▸ TASK GOAL:
Track down every line below that holds "switch" and copy it.

▸ SUPPLIED RECORDS:
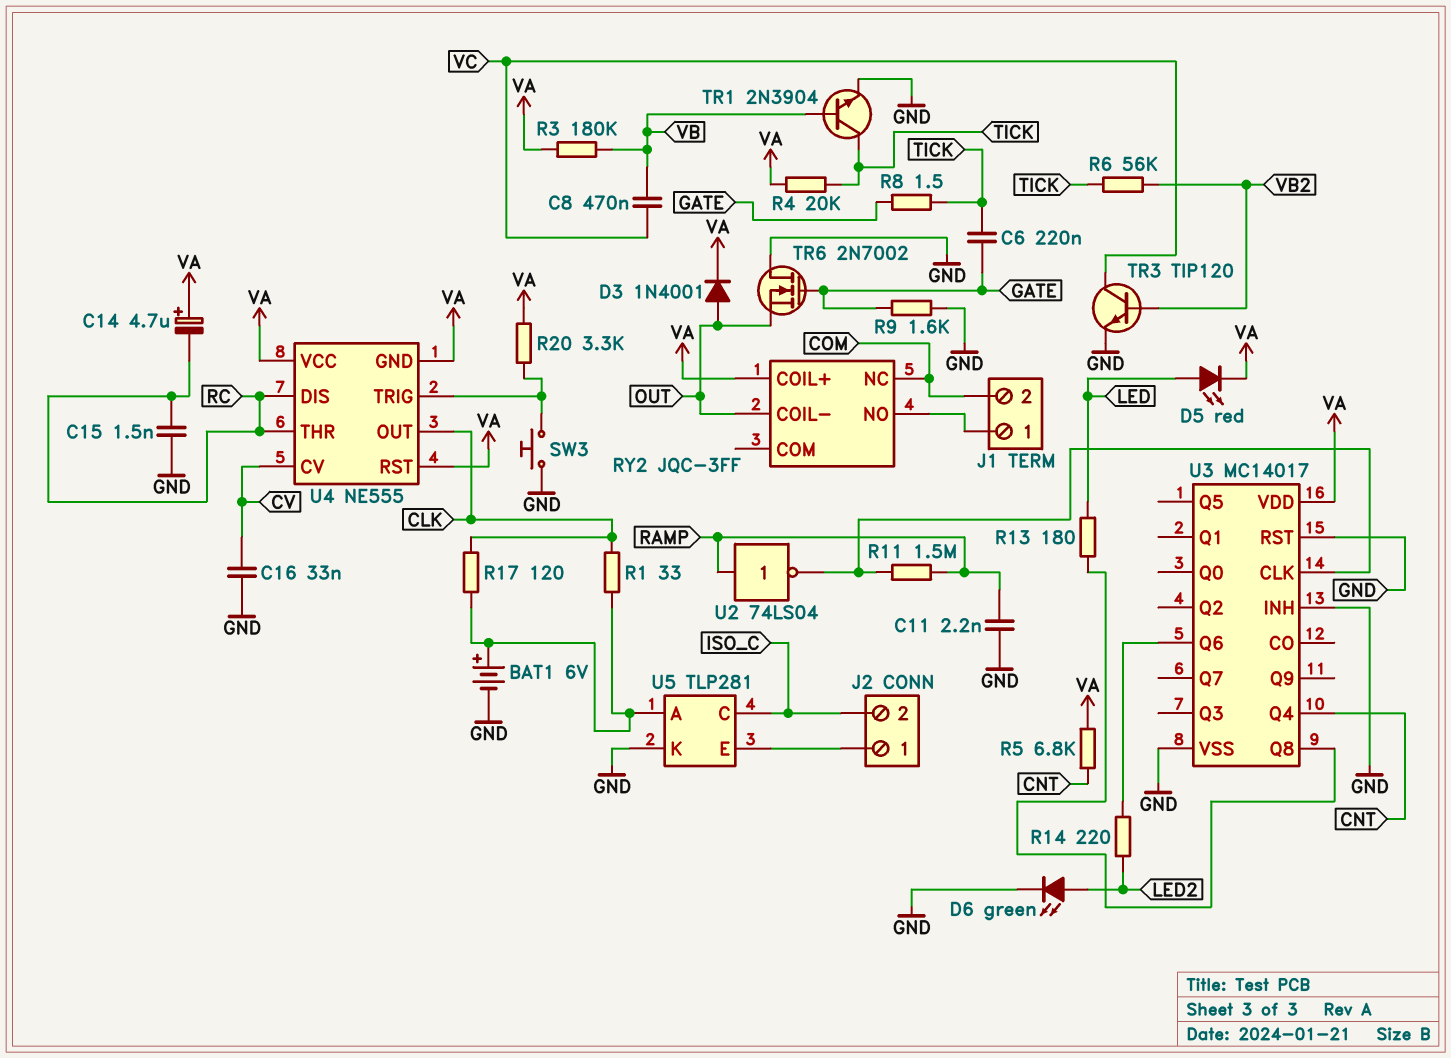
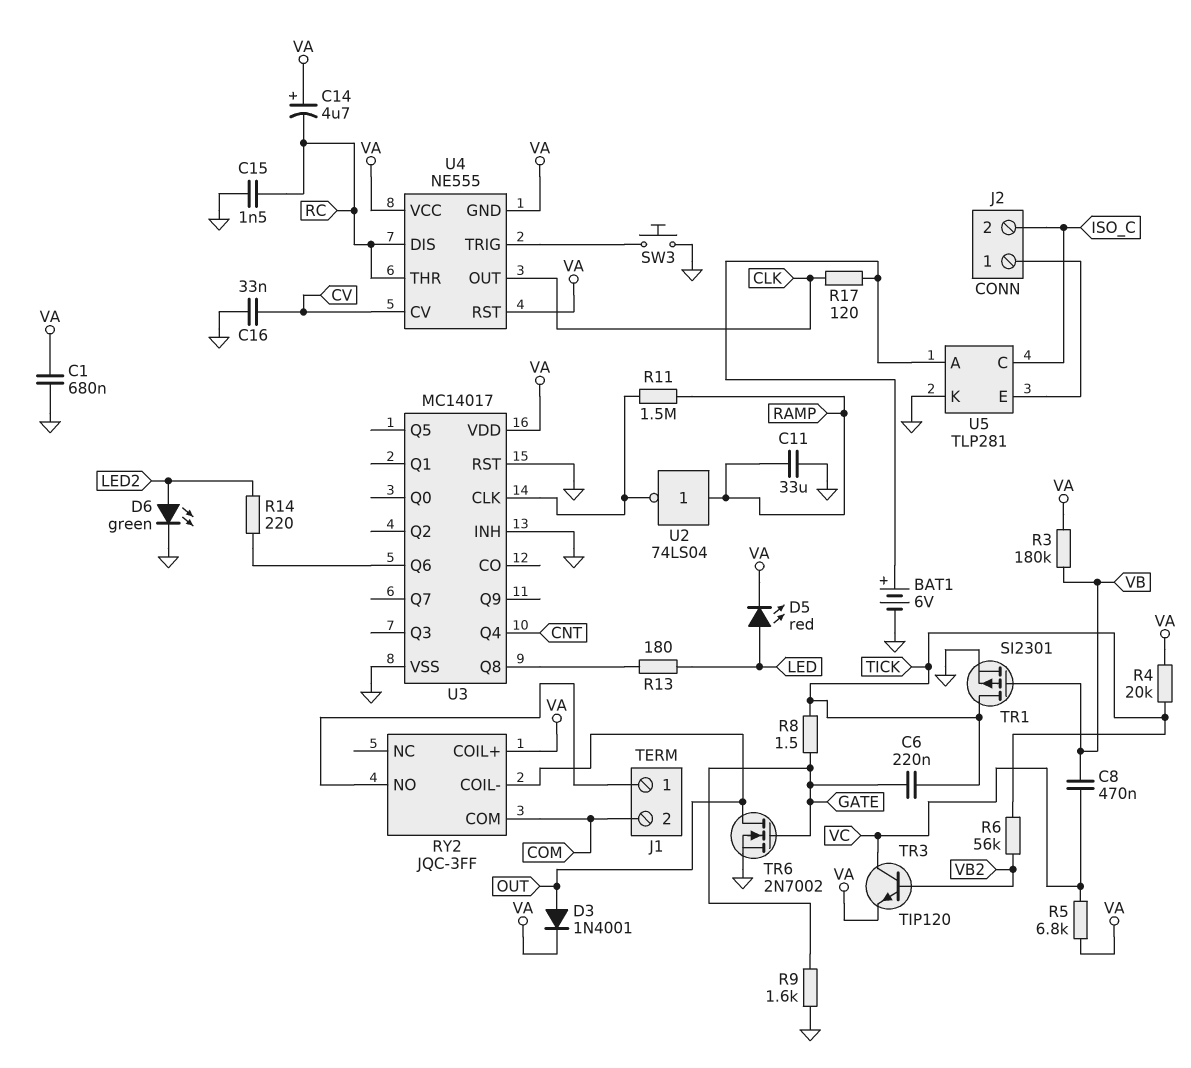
C1: none -> 680nF (GND, VA)
C11: 2.2nF (GND, RAMP) -> 33uF (GND, RAMP)
R1: 33 (CLK, U5/A) -> none
R5: 6.8k (CNT, VA) -> 6.8k (VA, VC)
R20: 3.3k (U4/TRIG, VA) -> none
RY2 pin COM: none -> COM
RY2 pin NC: COM -> none
TR1: NPN 2N3904 (B VB, C TICK, E GND) -> PMOS SI2301 (G VB, D TICK, S GND)
TR3: NPN TIP120 (B VB2, C VC, E GND) -> NPN TIP120 (B VB2, C VC, E VA)
TR6: NMOS 2N7002 (G GATE, D GND, S OUT) -> NMOS 2N7002 (G GATE, D OUT, S GND)

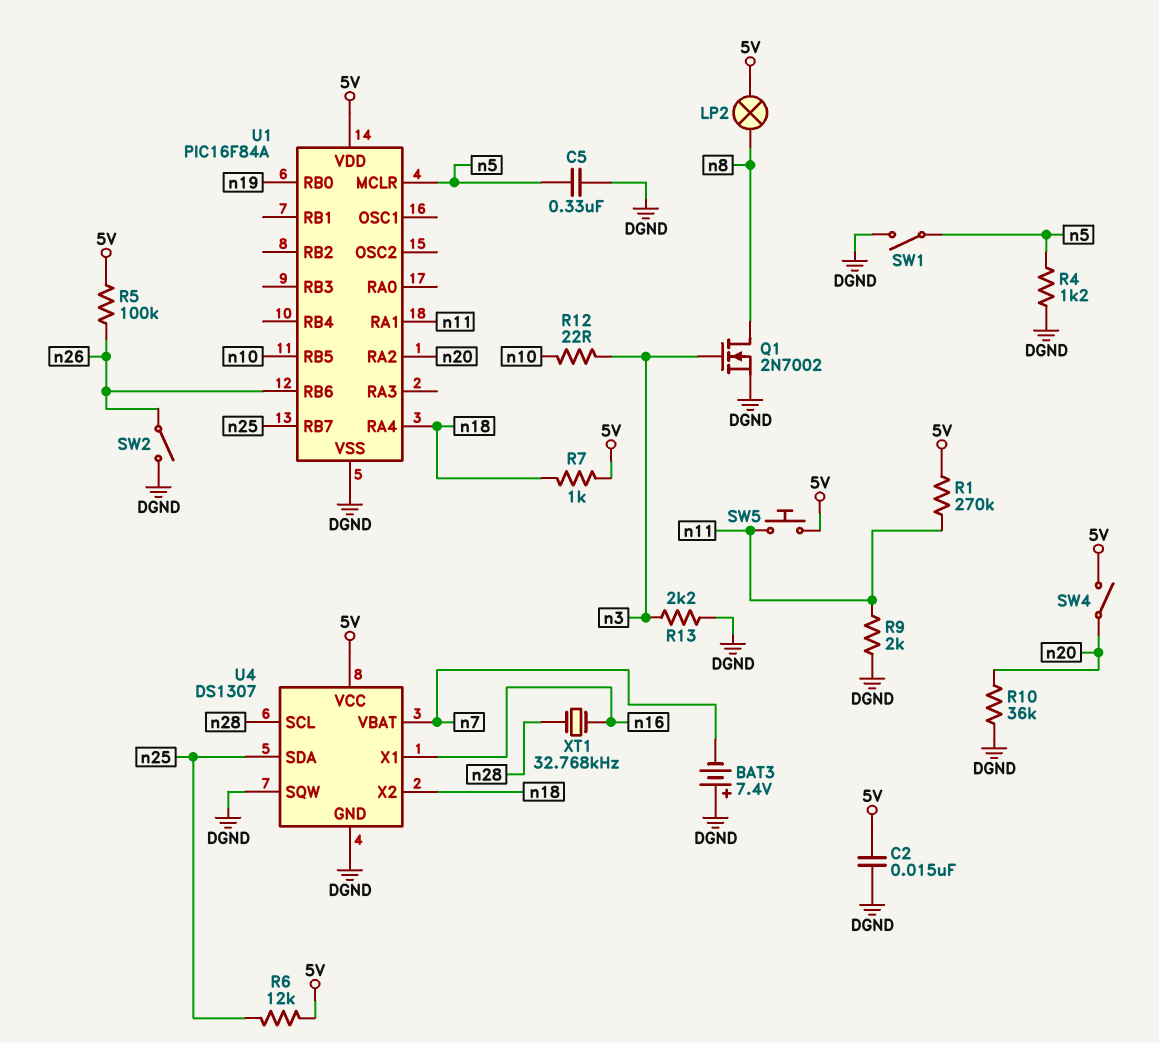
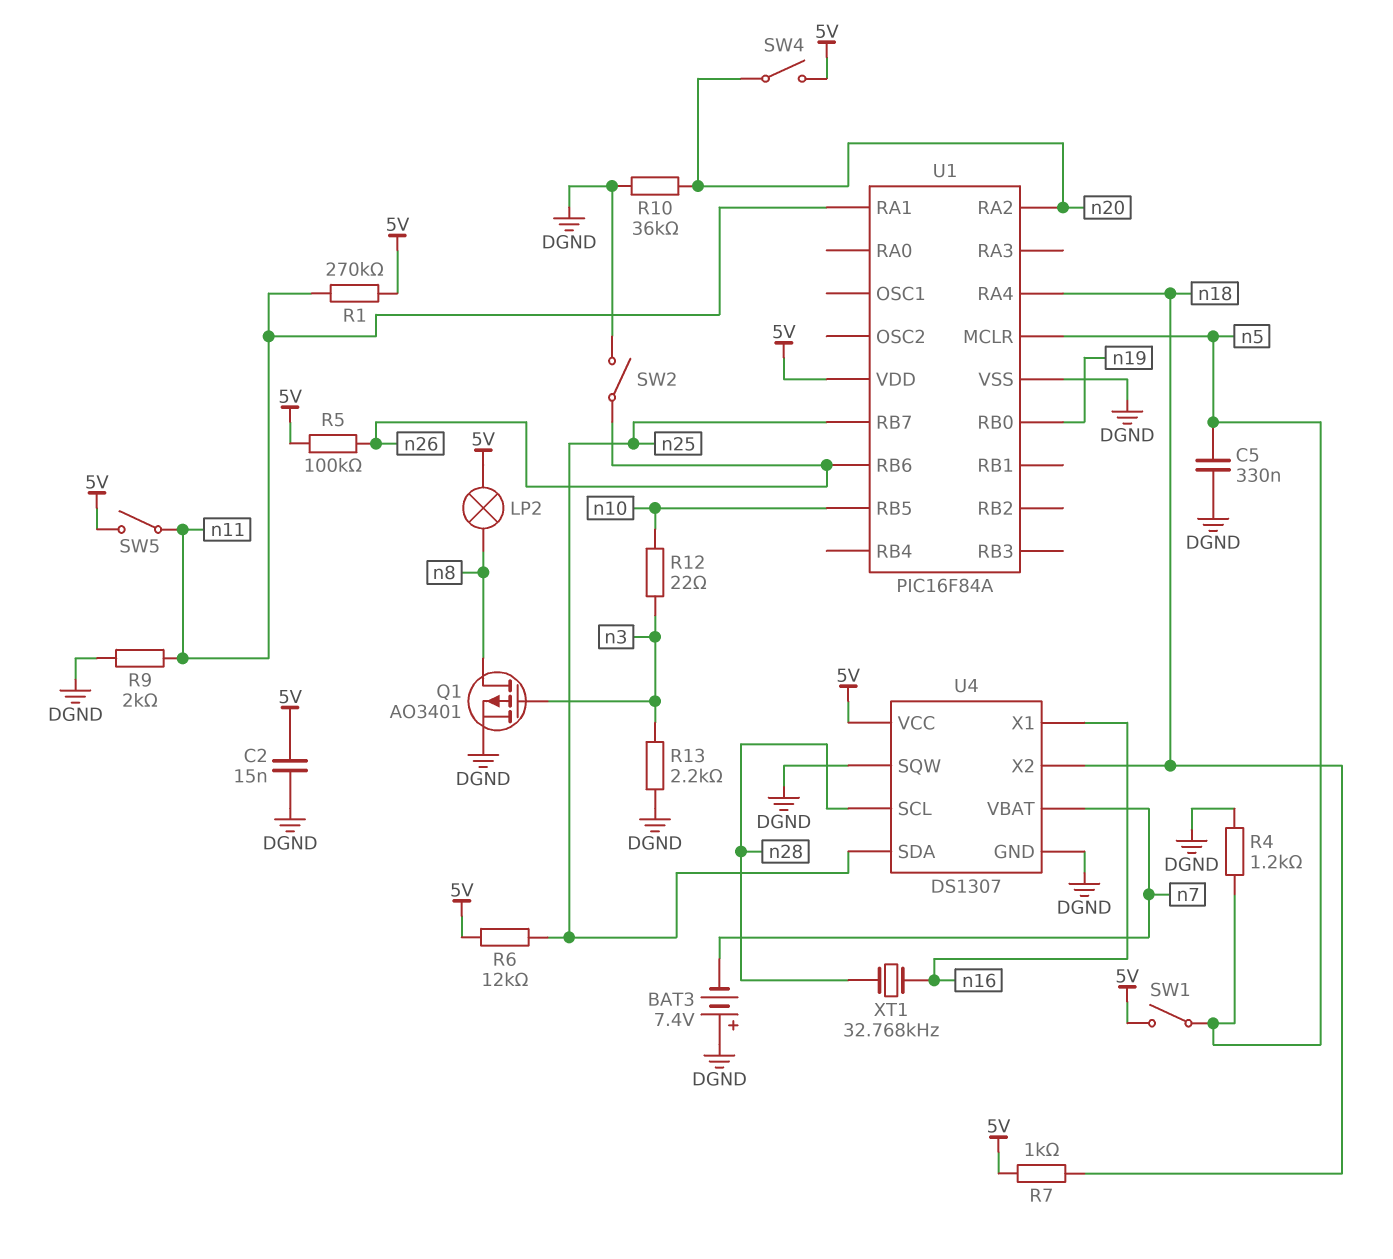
Q1: NMOS 2N7002 (G n3, D n8, S DGND) -> PMOS AO3401 (G n3, D n8, S DGND)
SW1: switch (DGND, n5) -> switch (5V, n5)
SW5: button (5V, n11) -> switch (5V, n11)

▸ PROBLEM SOLUTION:
SW1: switch (DGND, n5) -> switch (5V, n5)
SW5: button (5V, n11) -> switch (5V, n11)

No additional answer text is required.